--- START ---

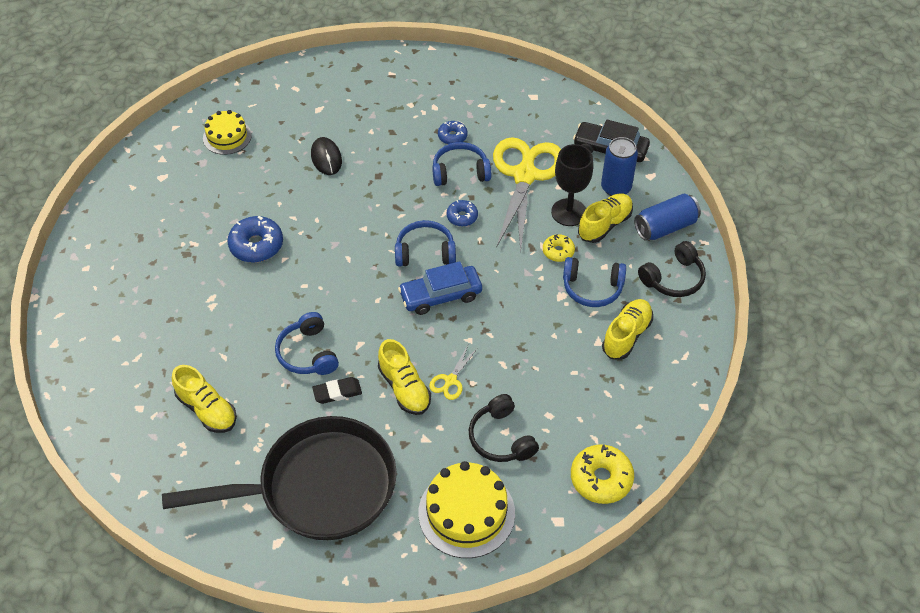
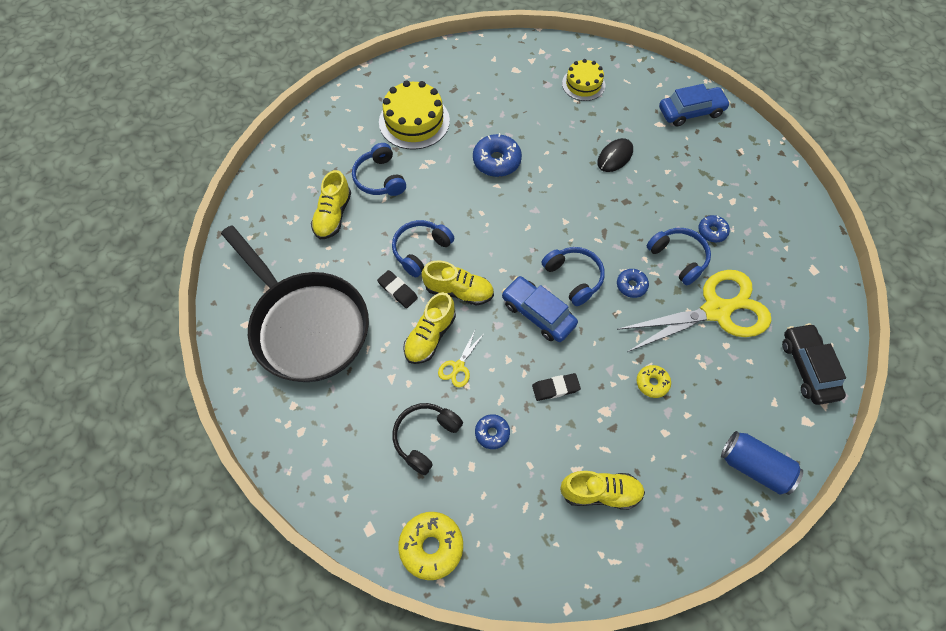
camera: 60 degrees right, 10 degrees up
(324, 81) = (691, 112): none -> blue car
(450, 381) = (458, 367): yellow scissors -> yellow scissors turned 60 degrees counterclockwise
(466, 513) = (339, 448): yellow cake -> yellow cake (414, 121)
(518, 319) = (555, 388): none -> black eraser
(529, 385) = (492, 433): none -> blue donut
(569, 212) = (703, 369): black goblet -> none
(592, 288) = (632, 434): blue headphones -> blue headphones (379, 178)
(604, 225) = (713, 408): yellow shoe -> yellow shoe (458, 291)
(616, 188) = (765, 396): blue can -> none
(673, 278) = (697, 505): black headphones -> none

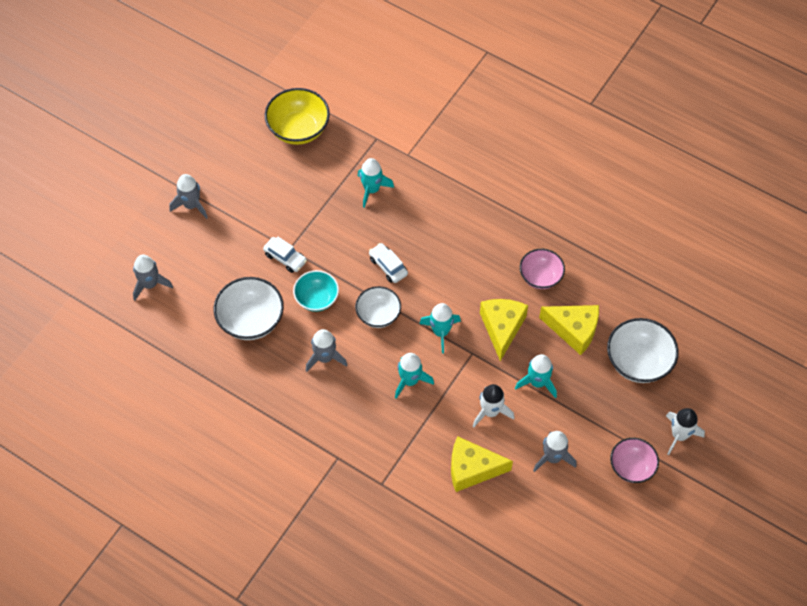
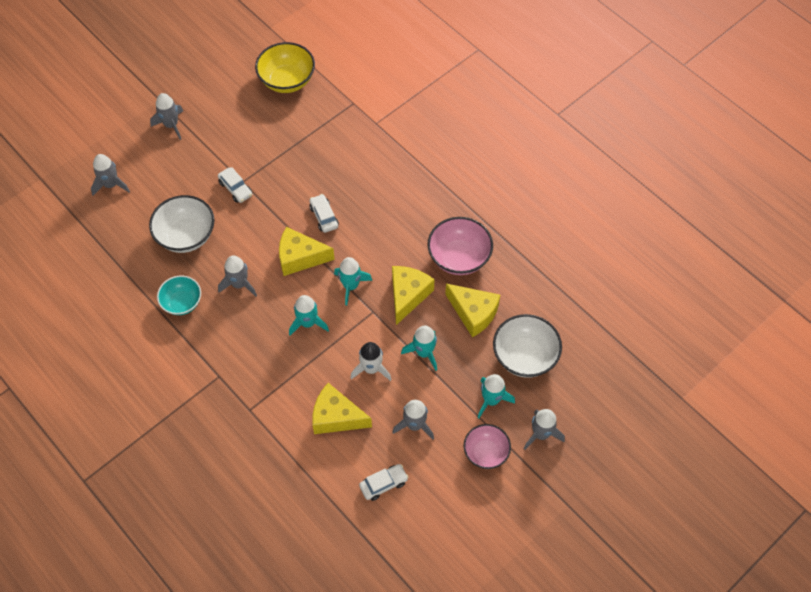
camera: 15 degrees right, 0 degrees up
(317, 299) = (250, 230): turquoise bowl -> turquoise bowl (182, 303)
(372, 189) = (333, 146): turquoise rocket -> turquoise rocket (491, 400)
(378, 315) = (300, 257): white bowl -> yellow cheese
(540, 277) = (459, 258): pink bowl -> pink bowl, size x1.51
(542, 524) = (383, 484): none -> white car
(679, 435) = (541, 434): white rocket -> grey rocket

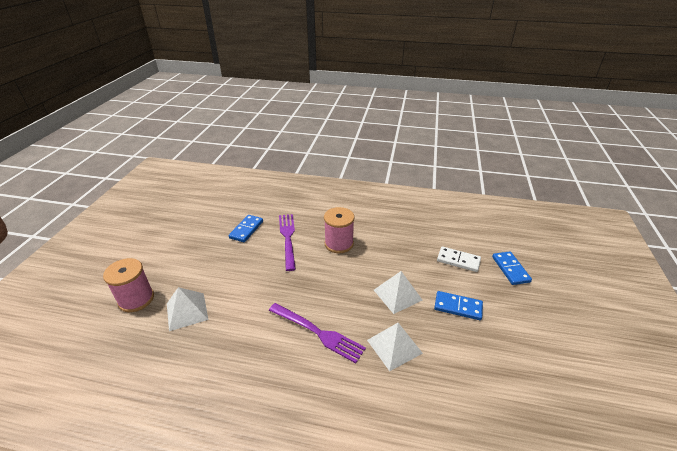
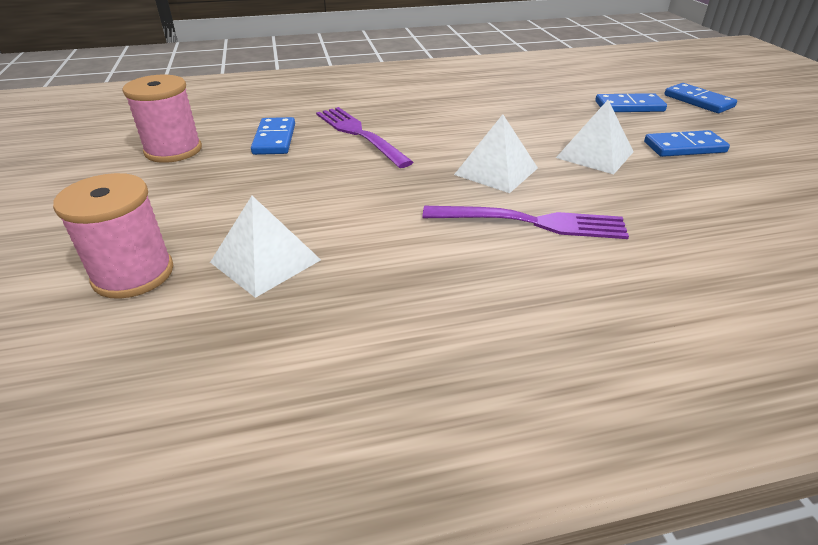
camera: 25 degrees left, 0 degrees up
(339, 244) = (448, 124): pink spool -> pink spool (173, 150)
(394, 346) = (656, 206): white pyramid -> white pyramid (496, 171)
(458, 260) = (629, 106): white domino -> blue domino

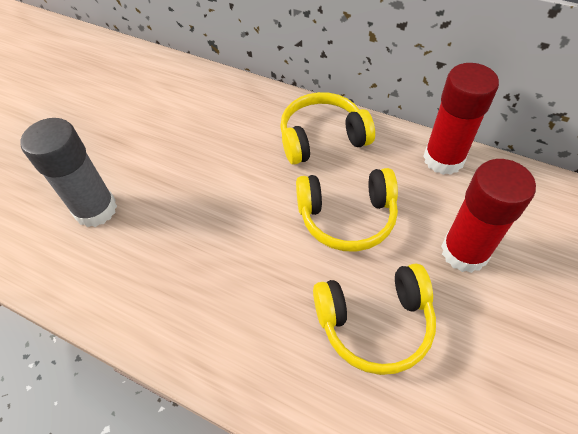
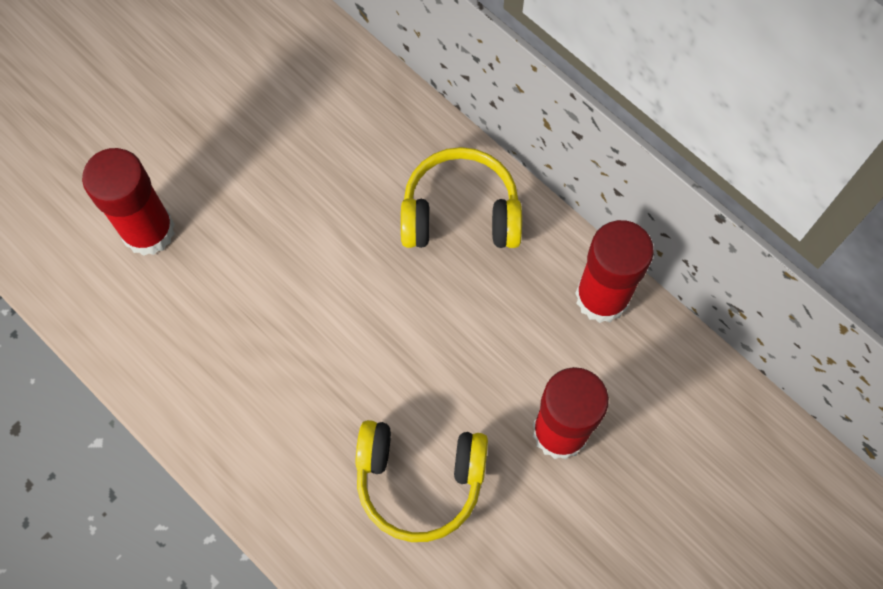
camera: 15 degrees right, 15 degrees up
(96, 209) = (148, 231): grey glue stick -> red glue stick
(347, 217) = (444, 340): yellow headphones -> none

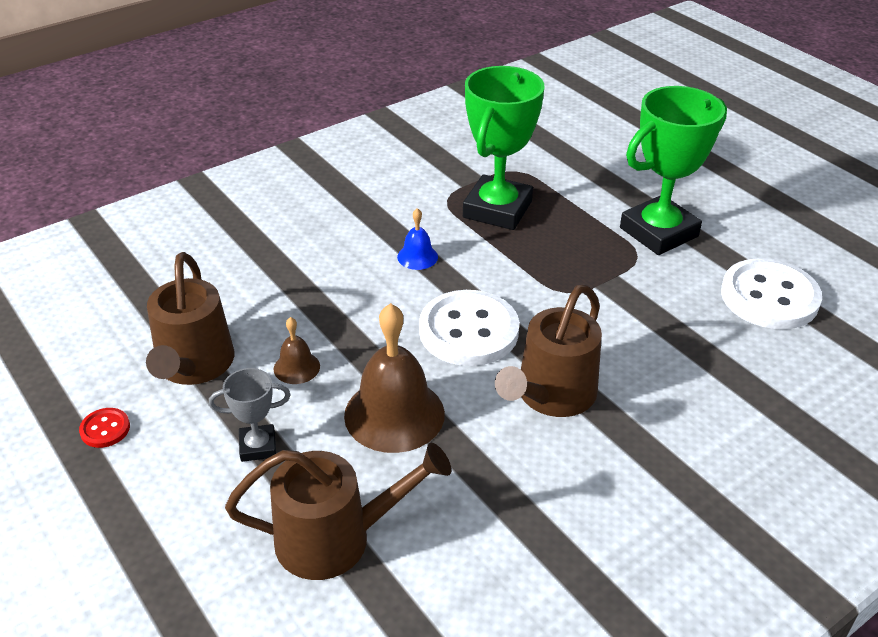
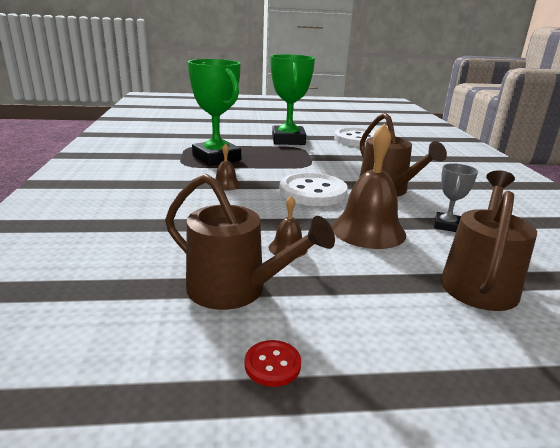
camera: 60 degrees left, 15 degrees down
(258, 446) = (363, 286): grey trophy -> grey trophy (446, 225)
(417, 257) = (226, 185): blue bell -> brown bell

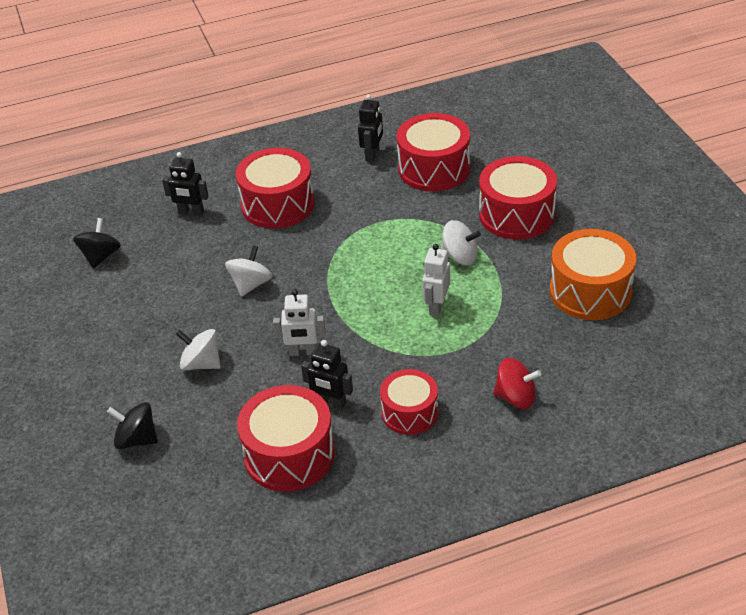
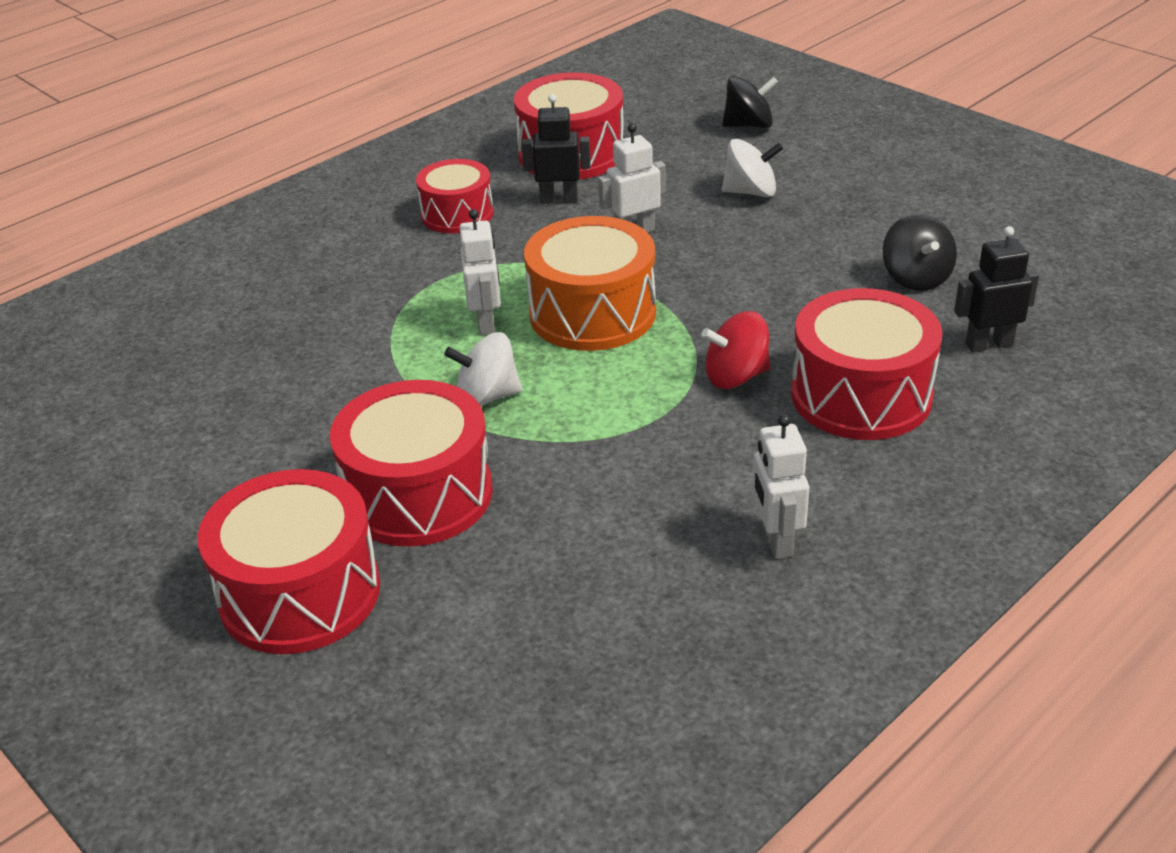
camera: 155 degrees right, 5 degrees down
(100, 256) = (1038, 255): black spinning top -> black spinning top (916, 278)
(251, 284) = (780, 280): white spinning top -> none
(372, 155) = (776, 540): black robot -> white robot
(434, 169) = (628, 544): red drum -> red drum (300, 593)
(515, 397) = (330, 258): red spinning top -> red spinning top (736, 376)
(590, 291) = (253, 402): orange drum -> orange drum (592, 313)

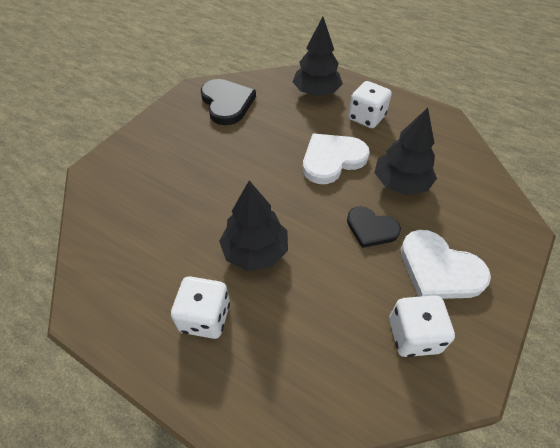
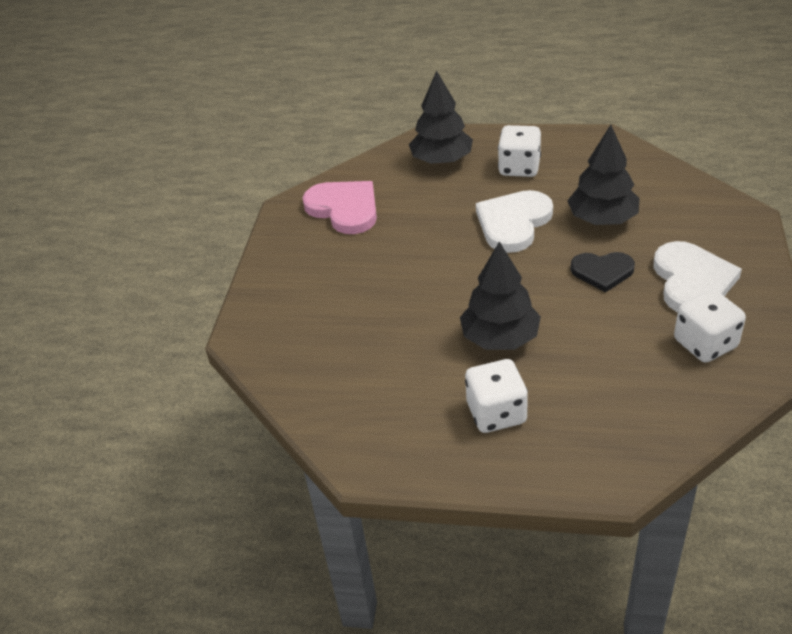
camera: 20 degrees left, 10 degrees down
(227, 103) = (344, 209): black heart -> pink heart
(439, 269) = (692, 281): white heart -> white heart turned 105 degrees counterclockwise

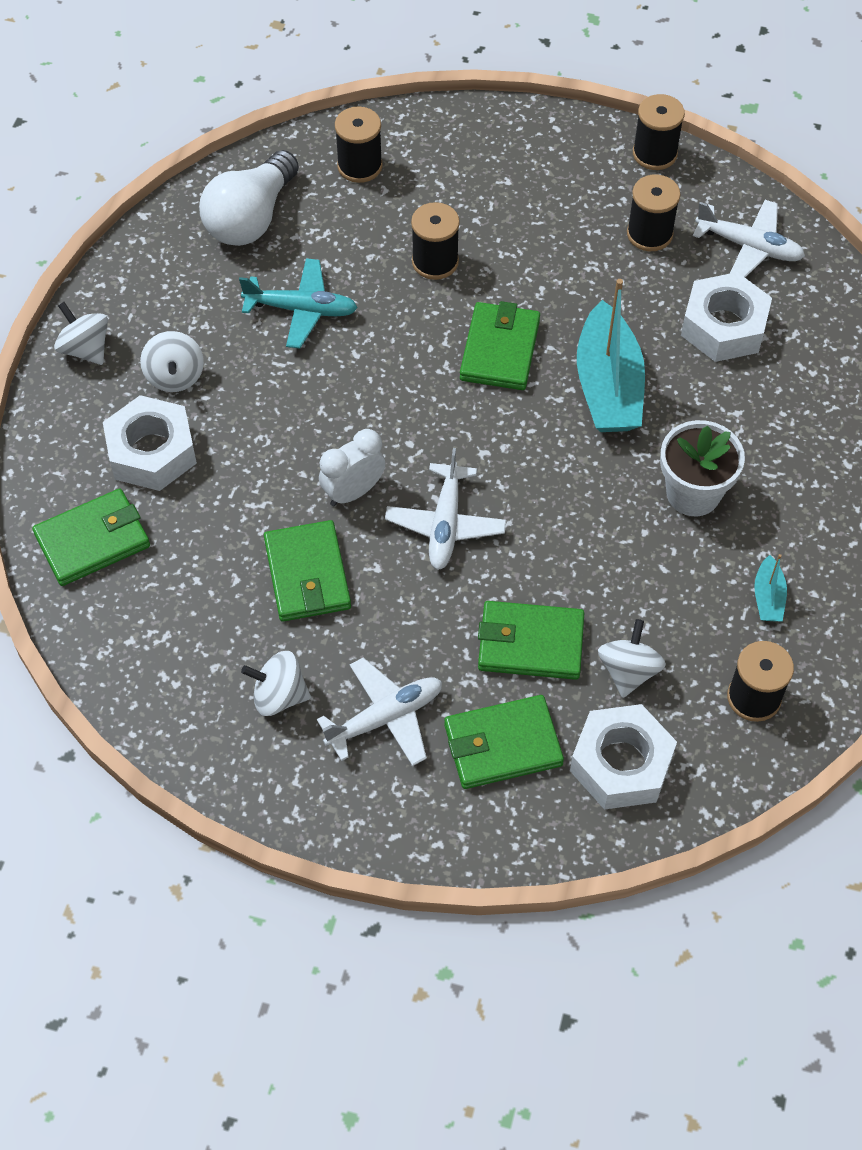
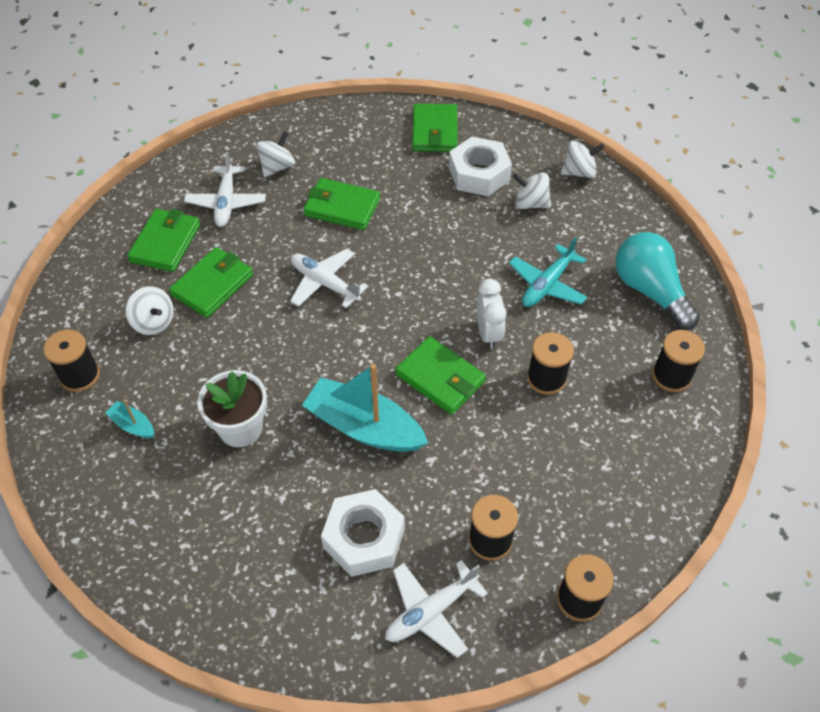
camera: 120 degrees right, 5 degrees down
(251, 218) = (650, 291): white light bulb -> turquoise light bulb
(353, 492) = (382, 250): white clock -> white clock (488, 333)
(621, 764) = (105, 288): white nut -> none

--- END ---

## What you should do
Each line above should be printed again exactly, though the pictures should not be.

## Task response
camera: 60 degrees right, 10 degrees up
(324, 81) = (691, 112): none -> blue car
(450, 381) = (458, 367): yellow scissors -> yellow scissors turned 60 degrees counterclockwise
(466, 513) = (339, 448): yellow cake -> yellow cake (414, 121)
(518, 319) = (555, 388): none -> black eraser
(529, 385) = (492, 433): none -> blue donut
(569, 212) = (703, 369): black goblet -> none
(592, 288) = (632, 434): blue headphones -> blue headphones (379, 178)
(604, 225) = (713, 408): yellow shoe -> yellow shoe (458, 291)
(616, 188) = (765, 396): blue can -> none
(673, 278) = (697, 505): black headphones -> none

camera: 15 degrees right, 0 degrees up
(317, 299) = (250, 230): turquoise bowl -> turquoise bowl (182, 303)
(372, 189) = (333, 146): turquoise rocket -> turquoise rocket (491, 400)
(378, 315) = (300, 257): white bowl -> yellow cheese
(540, 277) = (459, 258): pink bowl -> pink bowl, size x1.51
(542, 524) = (383, 484): none -> white car
(679, 435) = (541, 434): white rocket -> grey rocket

camera: 25 degrees left, 0 degrees up
(339, 244) = (448, 124): pink spool -> pink spool (173, 150)
(394, 346) = (656, 206): white pyramid -> white pyramid (496, 171)
(458, 260) = (629, 106): white domino -> blue domino

camera: 15 degrees right, 15 degrees up
(96, 209) = (148, 231): grey glue stick -> red glue stick
(347, 217) = (444, 340): yellow headphones -> none

camera: 60 degrees left, 15 degrees down
(258, 446) = (363, 286): grey trophy -> grey trophy (446, 225)
(417, 257) = (226, 185): blue bell -> brown bell

camera: 155 degrees right, 5 degrees down
(100, 256) = (1038, 255): black spinning top -> black spinning top (916, 278)
(251, 284) = (780, 280): white spinning top -> none
(372, 155) = (776, 540): black robot -> white robot
(434, 169) = (628, 544): red drum -> red drum (300, 593)
(515, 397) = (330, 258): red spinning top -> red spinning top (736, 376)
(590, 291) = (253, 402): orange drum -> orange drum (592, 313)

camera: 20 degrees left, 10 degrees down
(227, 103) = (344, 209): black heart -> pink heart
(439, 269) = (692, 281): white heart -> white heart turned 105 degrees counterclockwise

camera: 120 degrees right, 5 degrees down
(251, 218) = (650, 291): white light bulb -> turquoise light bulb
(353, 492) = (382, 250): white clock -> white clock (488, 333)
(621, 764) = (105, 288): white nut -> none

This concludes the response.